= Provided data =
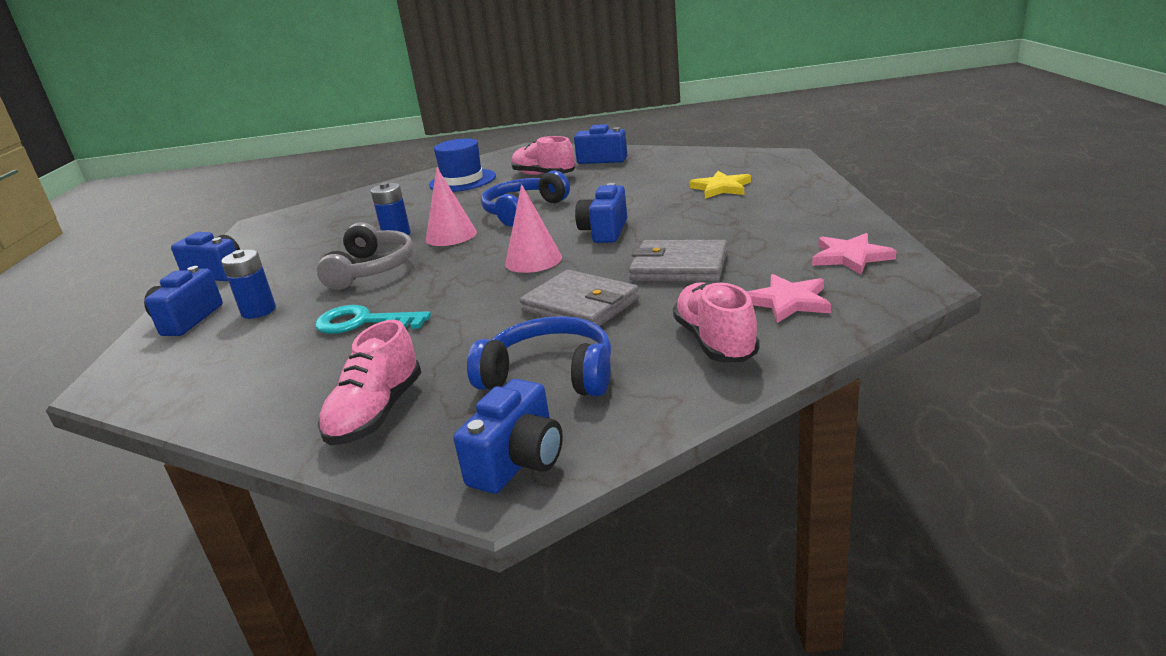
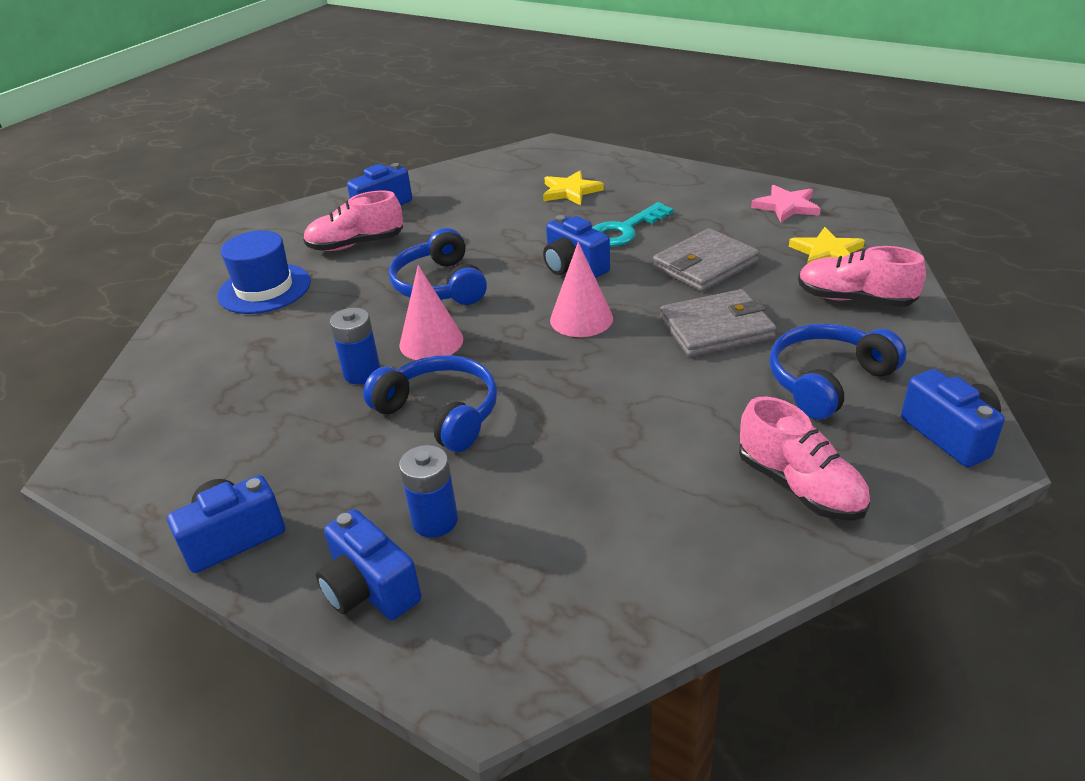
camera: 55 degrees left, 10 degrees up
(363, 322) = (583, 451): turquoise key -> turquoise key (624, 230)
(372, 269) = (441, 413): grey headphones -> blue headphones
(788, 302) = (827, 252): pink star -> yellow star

= Exercise details =
Could every line above be set down exactly, with the pictures omitted?

= Solution to the exercise =
camera: 55 degrees left, 10 degrees up
(363, 322) = (583, 451): turquoise key -> turquoise key (624, 230)
(372, 269) = (441, 413): grey headphones -> blue headphones
(788, 302) = (827, 252): pink star -> yellow star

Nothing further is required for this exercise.